• _SOURCE MATERIAL_
--*--
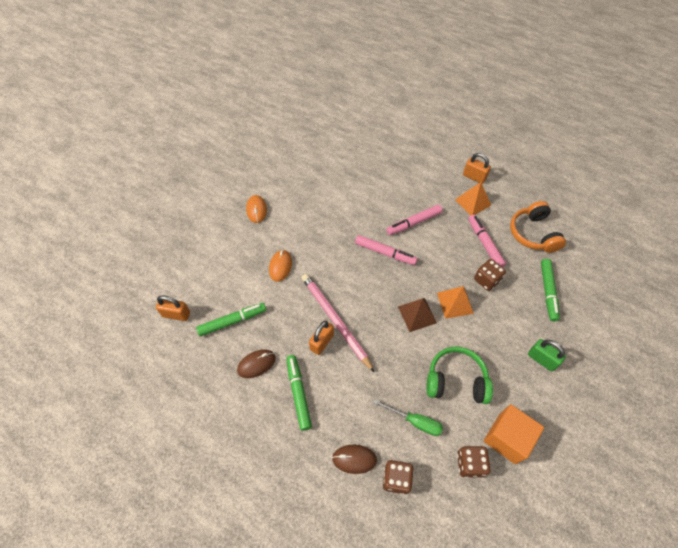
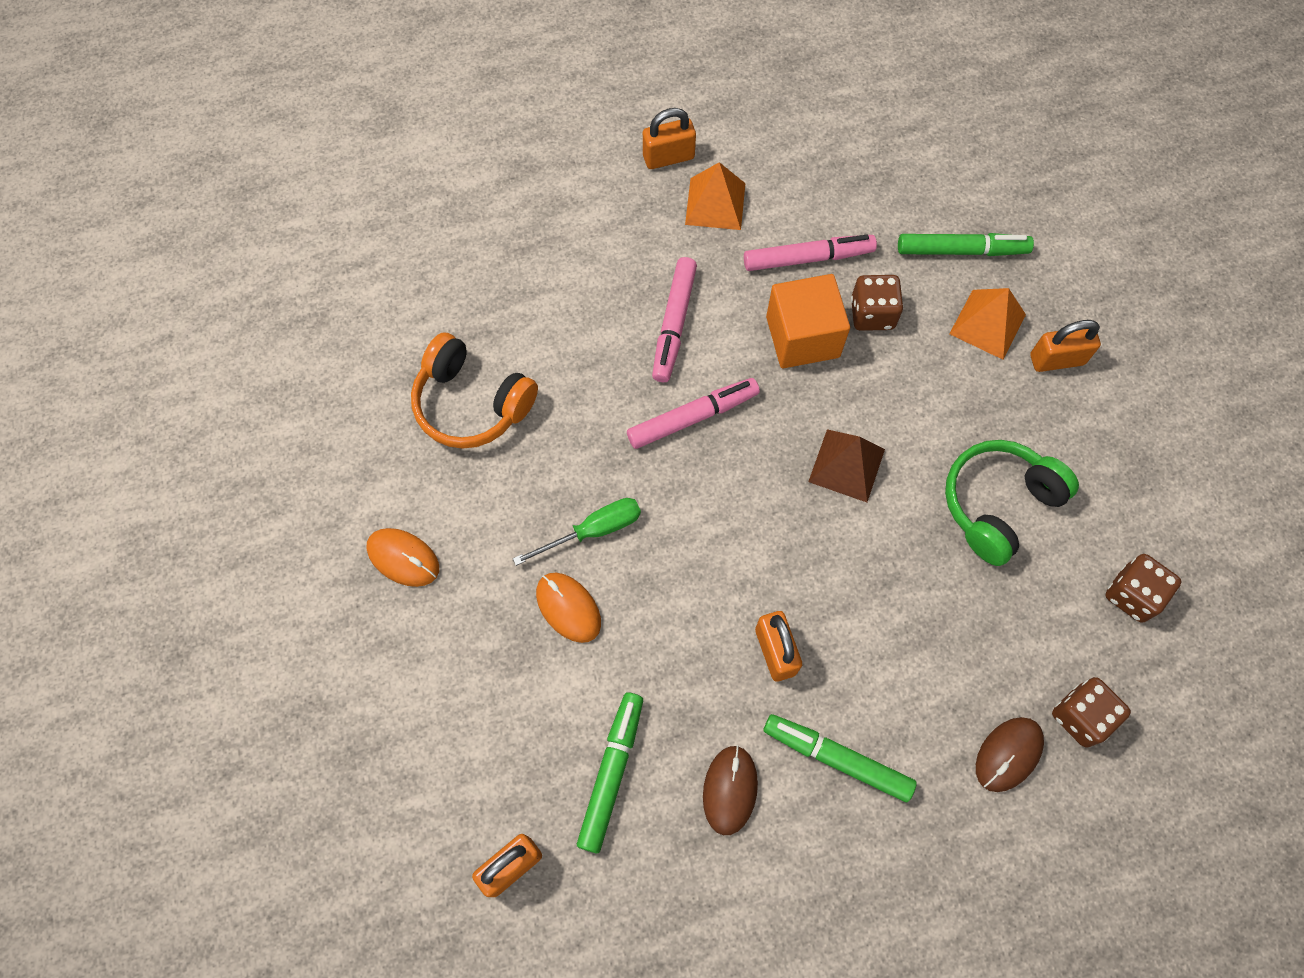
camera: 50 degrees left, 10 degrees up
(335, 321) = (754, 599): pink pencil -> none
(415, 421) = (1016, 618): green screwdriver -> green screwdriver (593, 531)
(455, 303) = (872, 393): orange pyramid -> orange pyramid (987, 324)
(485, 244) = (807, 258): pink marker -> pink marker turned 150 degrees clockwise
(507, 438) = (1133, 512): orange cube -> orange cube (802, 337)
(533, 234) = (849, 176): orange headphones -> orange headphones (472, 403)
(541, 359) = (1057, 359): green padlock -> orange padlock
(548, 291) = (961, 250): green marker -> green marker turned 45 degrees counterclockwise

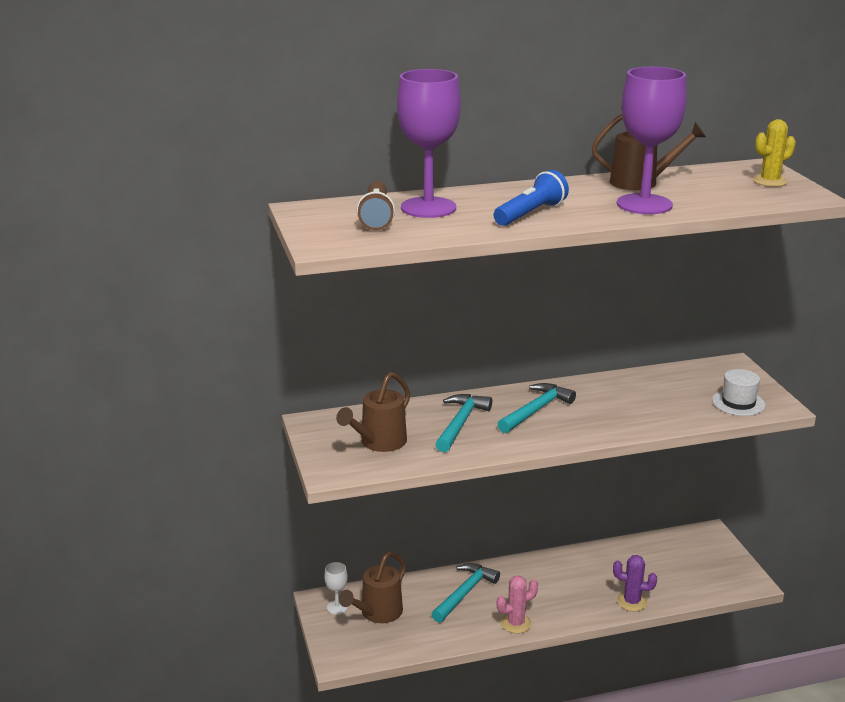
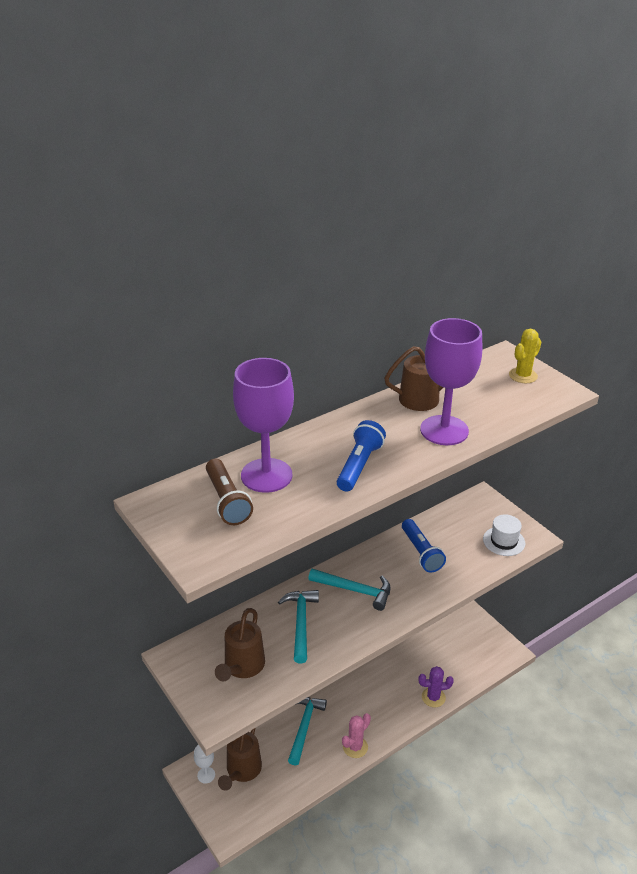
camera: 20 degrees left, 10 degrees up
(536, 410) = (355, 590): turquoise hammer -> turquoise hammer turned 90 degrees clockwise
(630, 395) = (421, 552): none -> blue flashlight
--*--
• _TASK REQUIREMENTS_
Using the listing above, write out exactly the lines from the one that holds "(455, 303) = (872, 393): orange" through the last line, both included, and omit pictures.

• _SOLUTION TO THE PROBLEM_
(455, 303) = (872, 393): orange pyramid -> orange pyramid (987, 324)
(485, 244) = (807, 258): pink marker -> pink marker turned 150 degrees clockwise
(507, 438) = (1133, 512): orange cube -> orange cube (802, 337)
(533, 234) = (849, 176): orange headphones -> orange headphones (472, 403)
(541, 359) = (1057, 359): green padlock -> orange padlock
(548, 291) = (961, 250): green marker -> green marker turned 45 degrees counterclockwise

camera: 20 degrees left, 10 degrees up
(536, 410) = (355, 590): turquoise hammer -> turquoise hammer turned 90 degrees clockwise
(630, 395) = (421, 552): none -> blue flashlight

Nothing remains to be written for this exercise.